#### Work request
Although the data below holds other lines too, output only those from the line with "(738, 323) = (793, 456): none" up to and including the line with "(638, 306) = (528, 303): yellow", exactly as they appear.

#### Records shown
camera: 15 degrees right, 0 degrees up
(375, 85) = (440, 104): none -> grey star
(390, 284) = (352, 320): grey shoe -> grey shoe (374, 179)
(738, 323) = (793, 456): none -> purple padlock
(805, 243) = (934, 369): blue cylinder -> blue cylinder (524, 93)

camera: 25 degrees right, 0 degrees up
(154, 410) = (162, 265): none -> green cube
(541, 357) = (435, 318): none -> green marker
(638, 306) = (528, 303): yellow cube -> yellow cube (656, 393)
...
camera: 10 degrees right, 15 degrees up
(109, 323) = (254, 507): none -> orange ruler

#### Answer to this task
(738, 323) = (793, 456): none -> purple padlock
(805, 243) = (934, 369): blue cylinder -> blue cylinder (524, 93)

camera: 25 degrees right, 0 degrees up
(154, 410) = (162, 265): none -> green cube
(541, 357) = (435, 318): none -> green marker
(638, 306) = (528, 303): yellow cube -> yellow cube (656, 393)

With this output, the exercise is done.